BEGIN GIVEN ENTRIES

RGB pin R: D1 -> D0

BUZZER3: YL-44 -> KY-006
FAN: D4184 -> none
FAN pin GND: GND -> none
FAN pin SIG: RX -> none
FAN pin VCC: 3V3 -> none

END GIVEN ENTRIES

- [TASK BRIEF]
Transcribe the entries above, every line exactly as it reads.

- [OUTPUT OF THE TASK]
RGB pin R: D1 -> D0

BUZZER3: YL-44 -> KY-006
FAN: D4184 -> none
FAN pin GND: GND -> none
FAN pin SIG: RX -> none
FAN pin VCC: 3V3 -> none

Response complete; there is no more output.